Problem details: Find every line in the records below that contains "buffer", and copy it.

[Collected data]
● ● ● ● ●

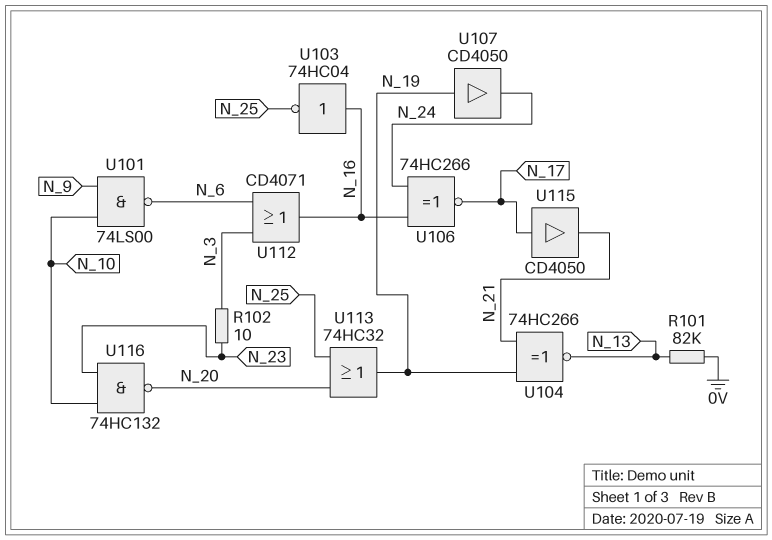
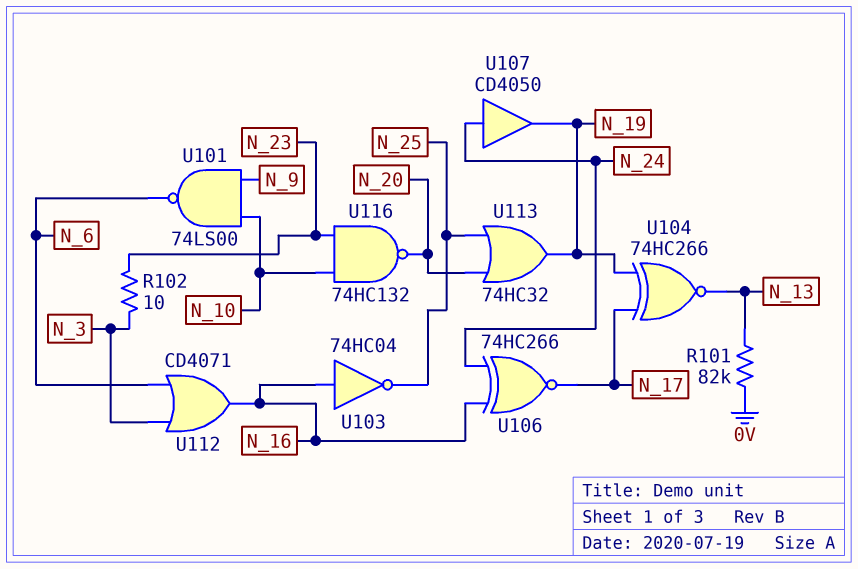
U104: XNOR 74HC266 (in N_19, in N_21, out N_13) -> XNOR 74HC266 (in N_17, in N_19, out N_13)
U107: buffer CD4050 (in N_19, out N_24) -> buffer CD4050 (in N_24, out N_19)
U115: buffer CD4050 (in N_17, out N_21) -> none

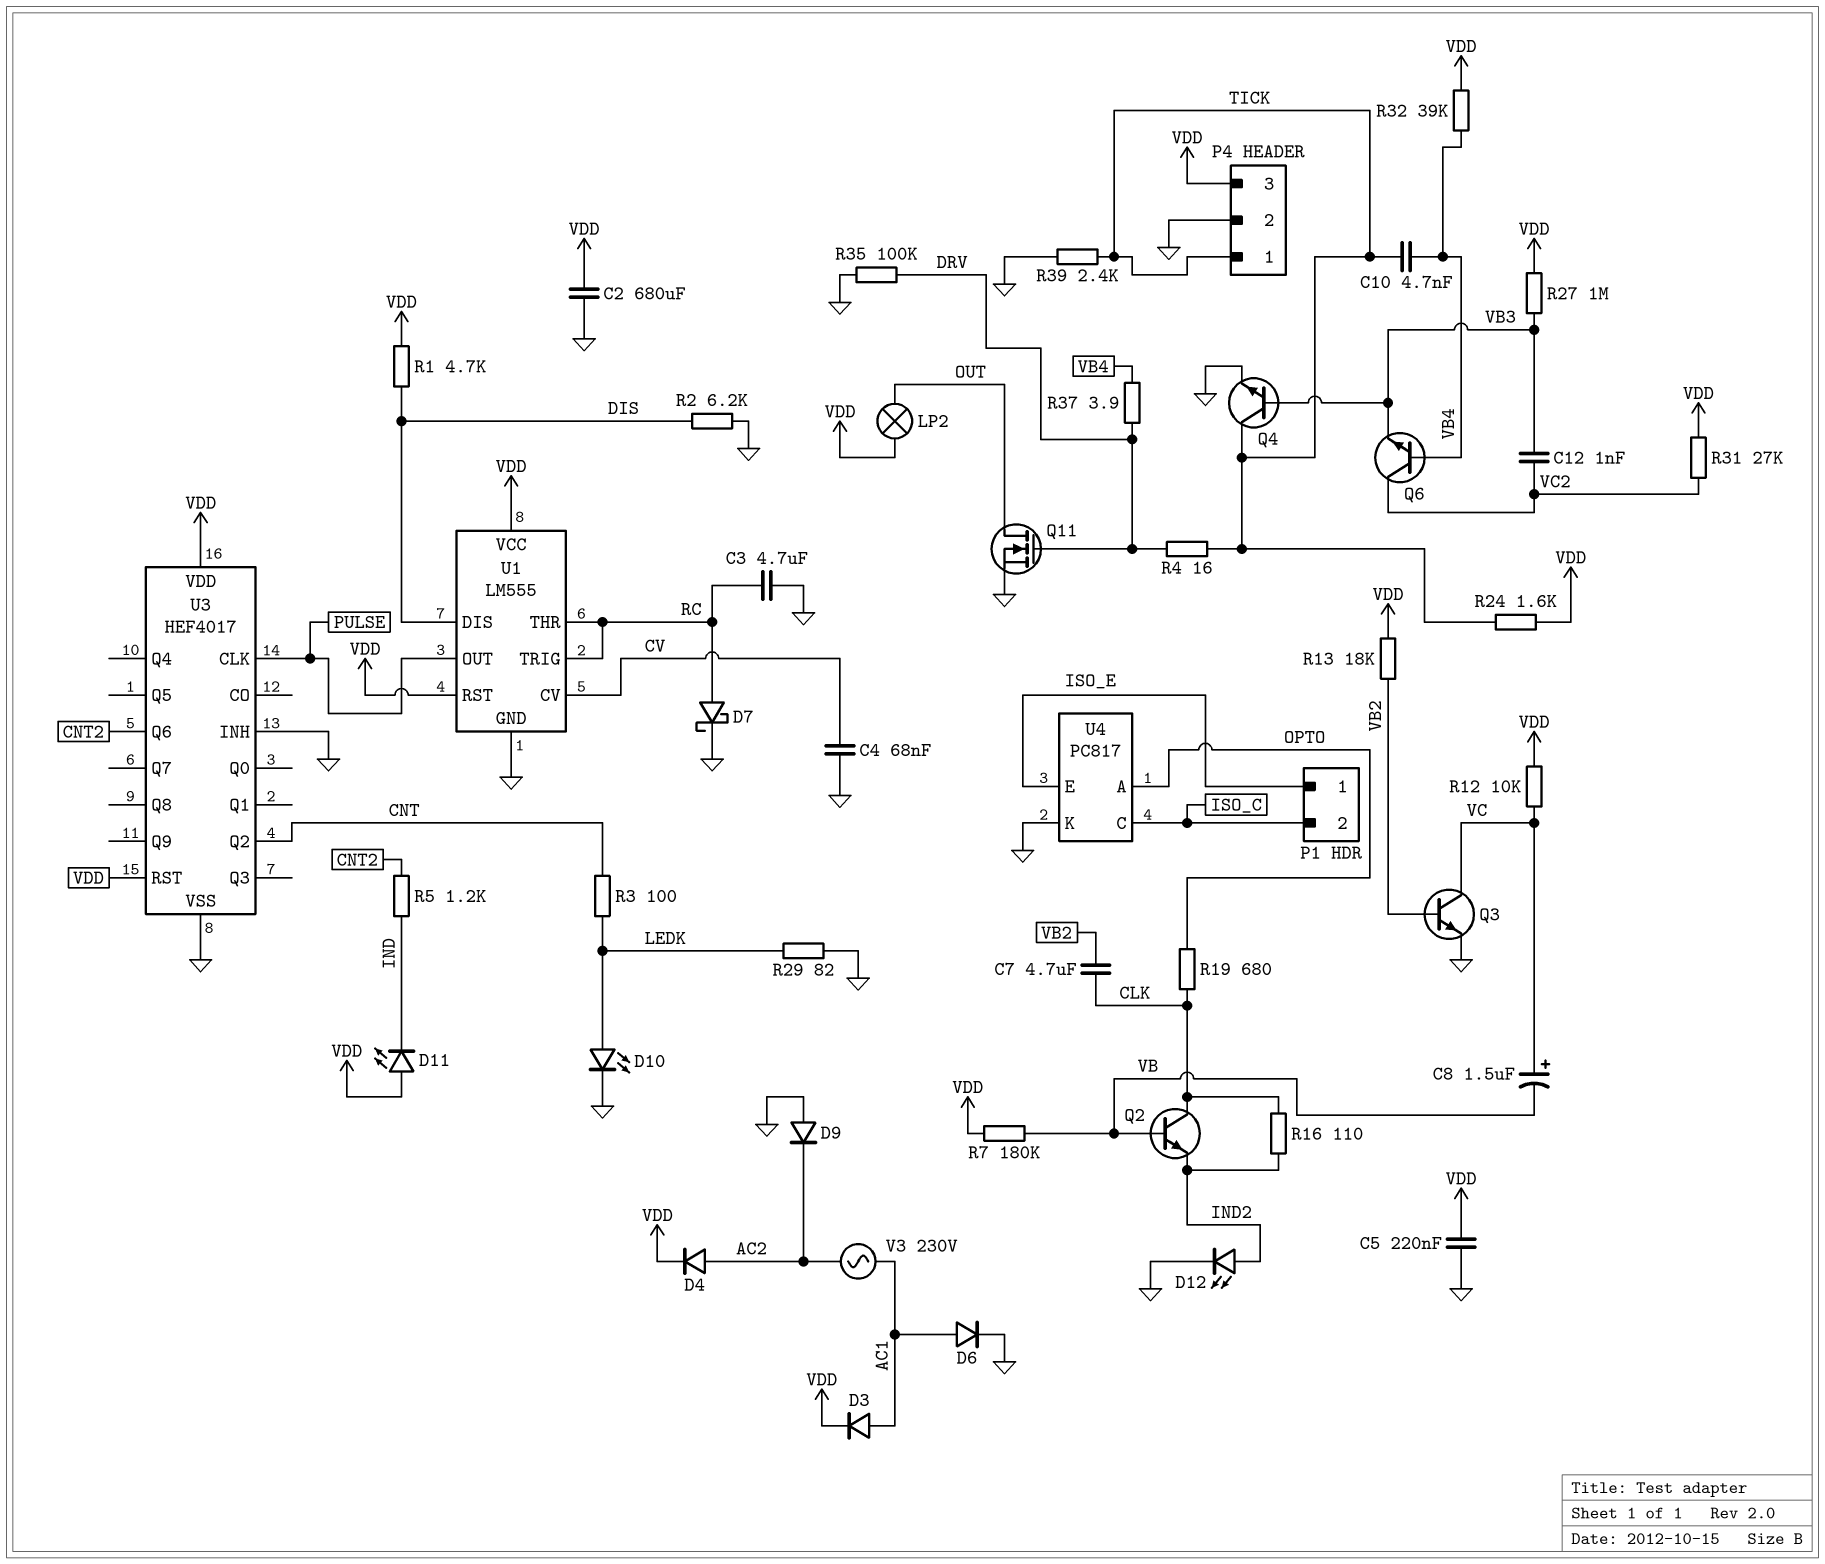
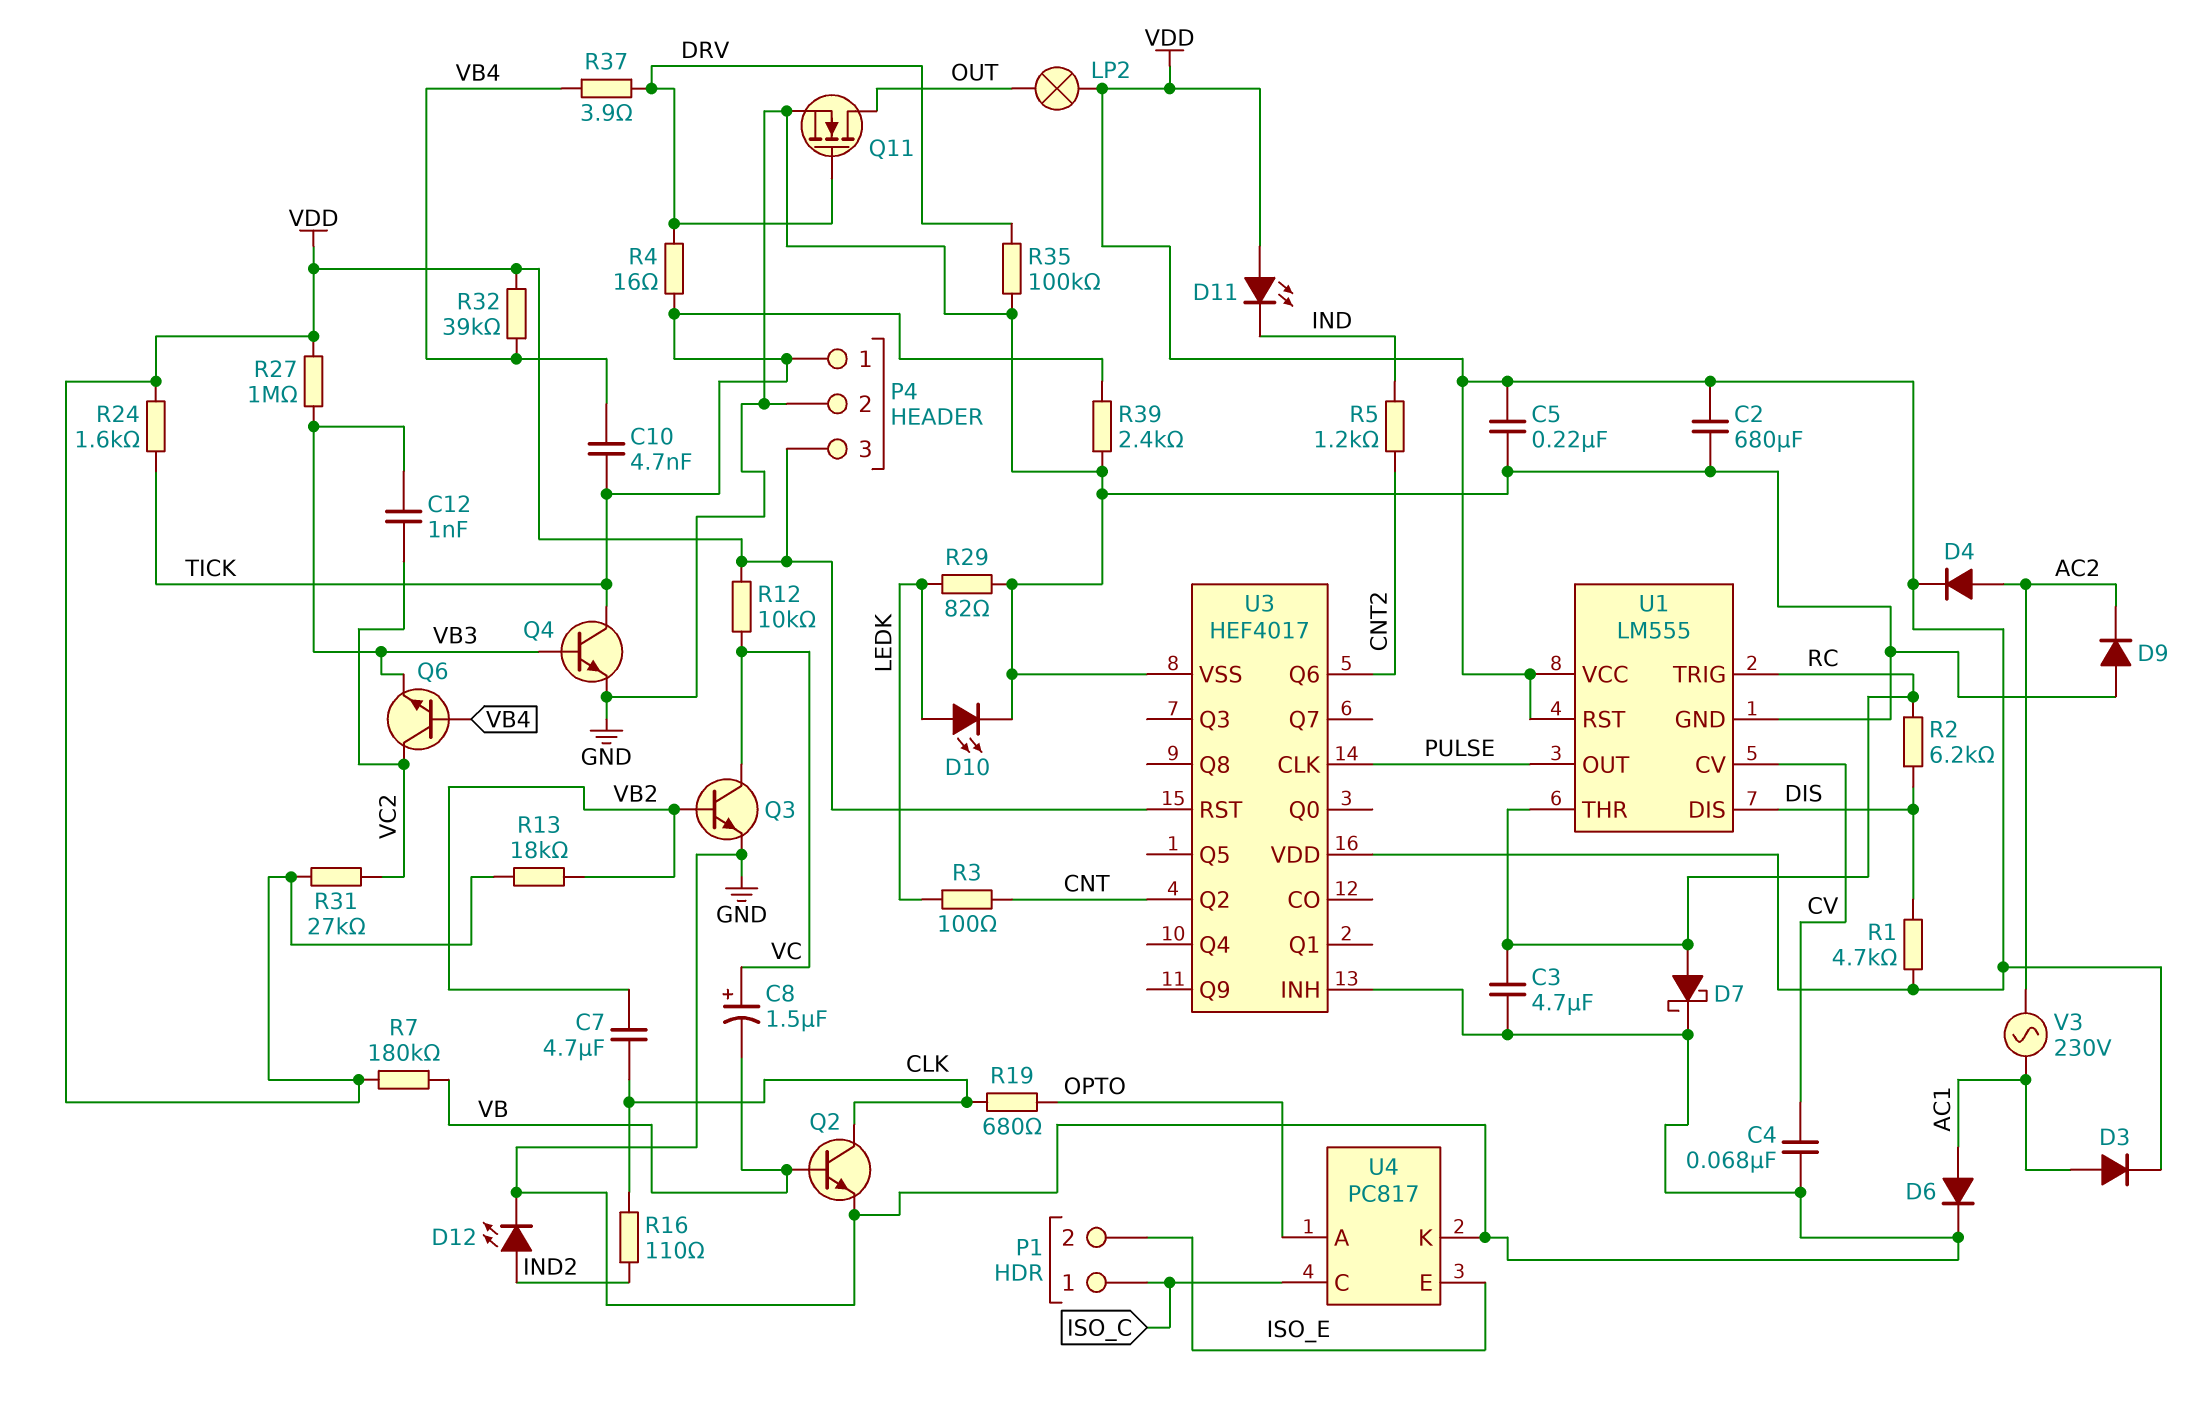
P1 pin 1: ISO_E -> ISO_C
P1 pin 2: ISO_C -> ISO_E
Q2: NPN (B VB, C CLK, E IND2) -> NPN (B VB, C CLK, E GND)
R2: 6.2k (DIS, GND) -> 6.2k (DIS, RC)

● ● ● ● ●

Output of the task:
U107: buffer CD4050 (in N_19, out N_24) -> buffer CD4050 (in N_24, out N_19)
U115: buffer CD4050 (in N_17, out N_21) -> none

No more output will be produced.